● **Task description**:
Could you repeat the records below exactly, without the pictures?

_ _ _ _ _ _ _

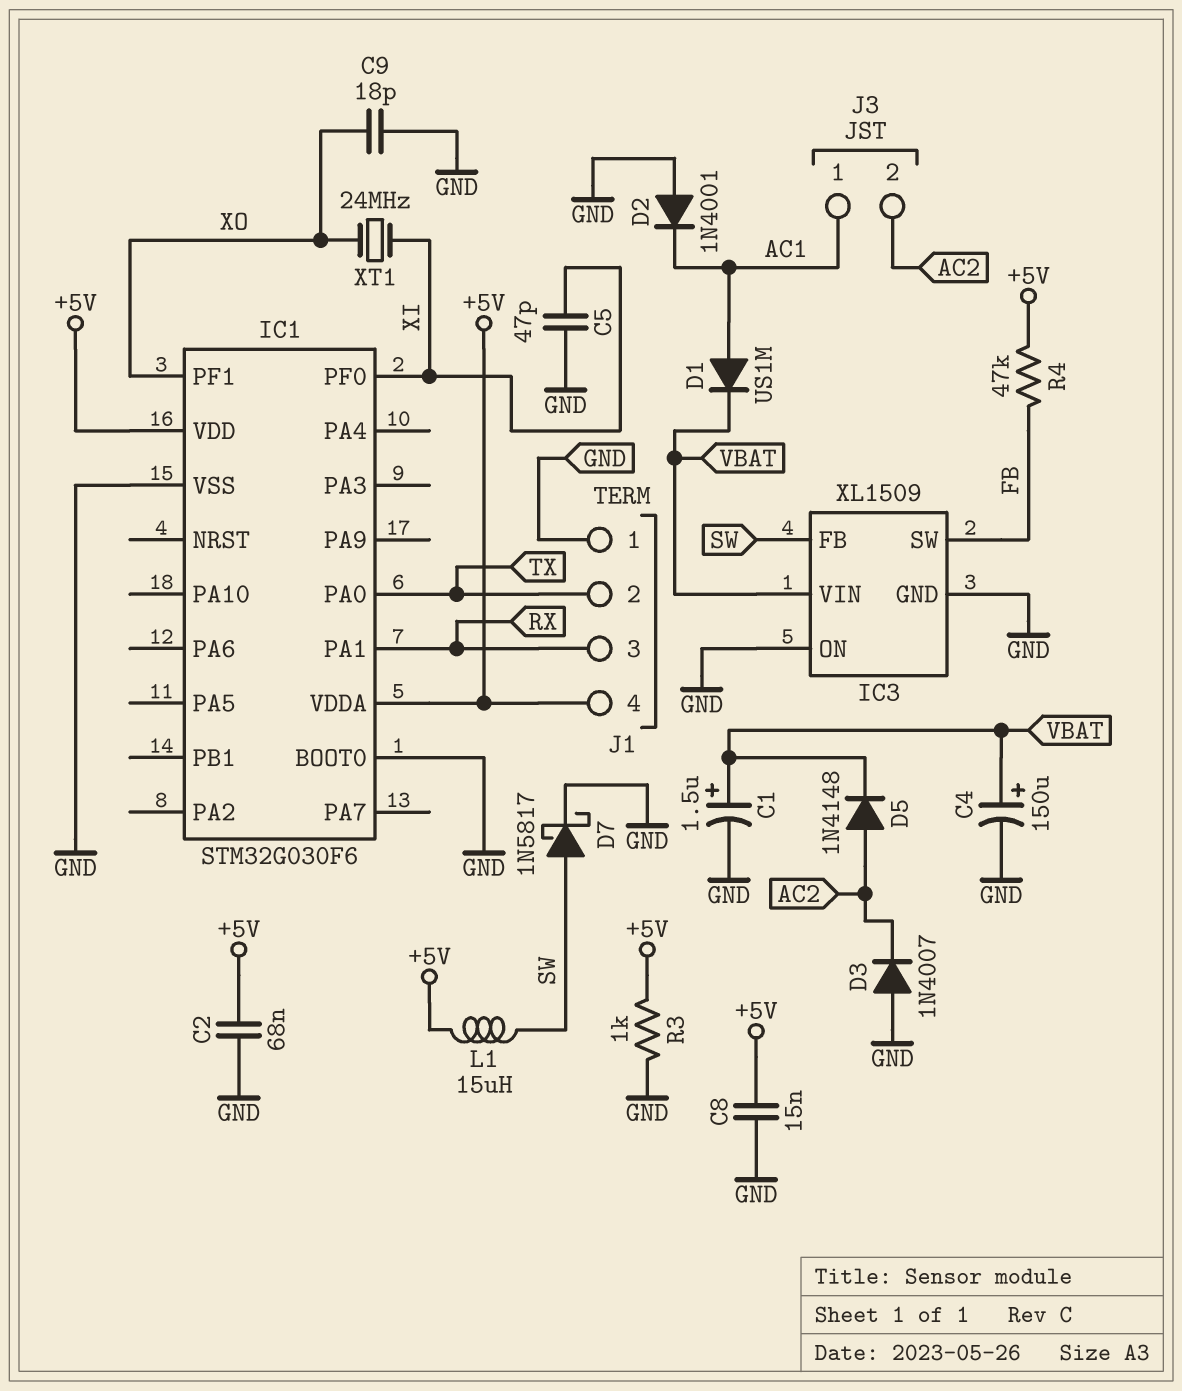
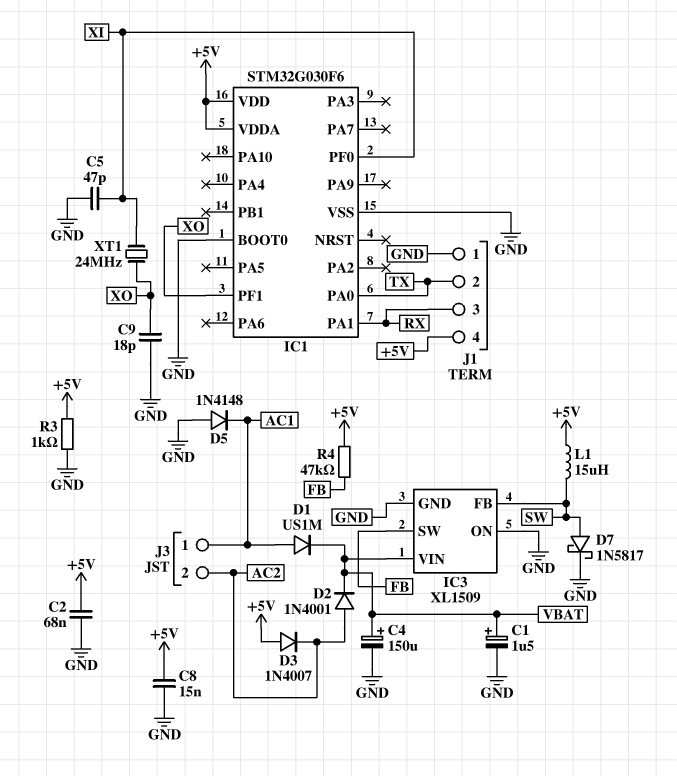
D2: diode 1N4001 (A GND, K AC1) -> diode 1N4001 (A AC2, K VBAT)
D3: diode 1N4007 (A GND, K AC2) -> diode 1N4007 (A +5V, K AC2)
D5: diode 1N4148 (A AC2, K VBAT) -> diode 1N4148 (A GND, K AC1)

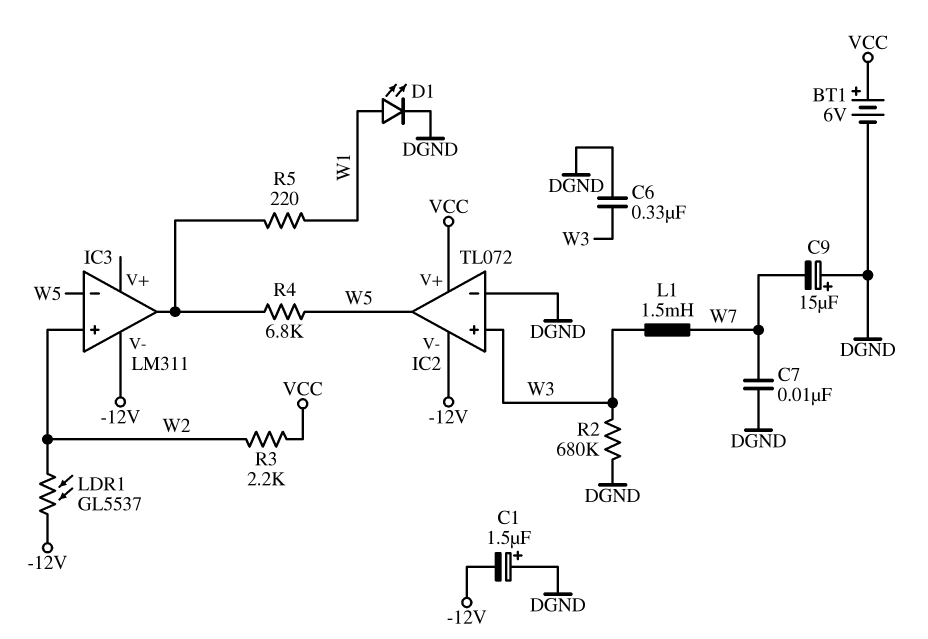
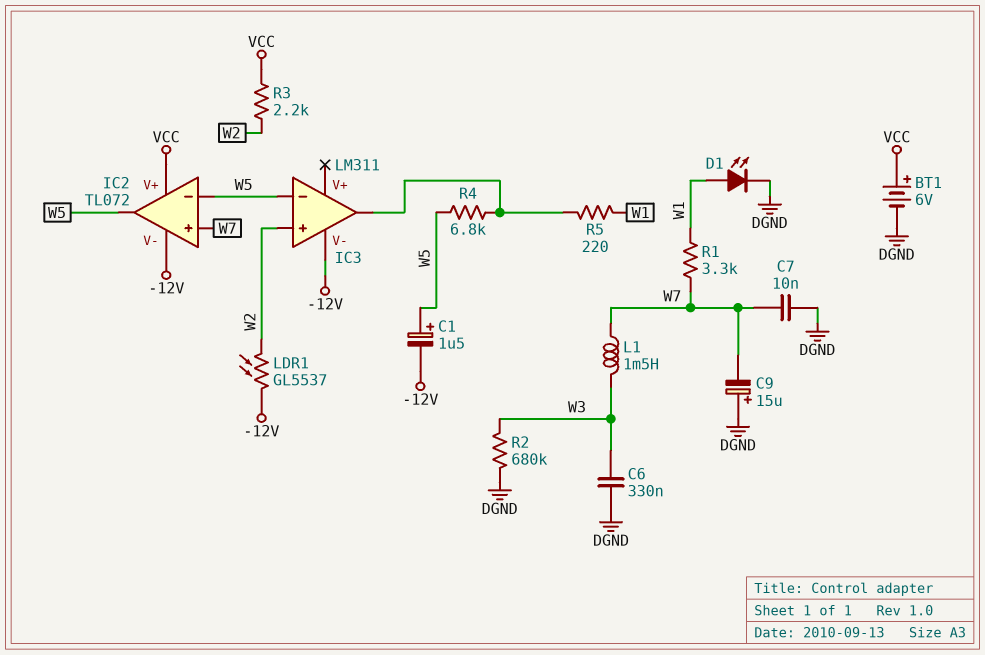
C1: 1.5uF (plus DGND, minus -12V) -> 1.5uF (plus W5, minus -12V)
IC2 pin in+: W3 -> W7
IC2 pin in-: DGND -> W5
R1: none -> 3.3k (W1, W7)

_ _ _ _ _ _ _

● **Solution**:
D2: diode 1N4001 (A GND, K AC1) -> diode 1N4001 (A AC2, K VBAT)
D3: diode 1N4007 (A GND, K AC2) -> diode 1N4007 (A +5V, K AC2)
D5: diode 1N4148 (A AC2, K VBAT) -> diode 1N4148 (A GND, K AC1)

C1: 1.5uF (plus DGND, minus -12V) -> 1.5uF (plus W5, minus -12V)
IC2 pin in+: W3 -> W7
IC2 pin in-: DGND -> W5
R1: none -> 3.3k (W1, W7)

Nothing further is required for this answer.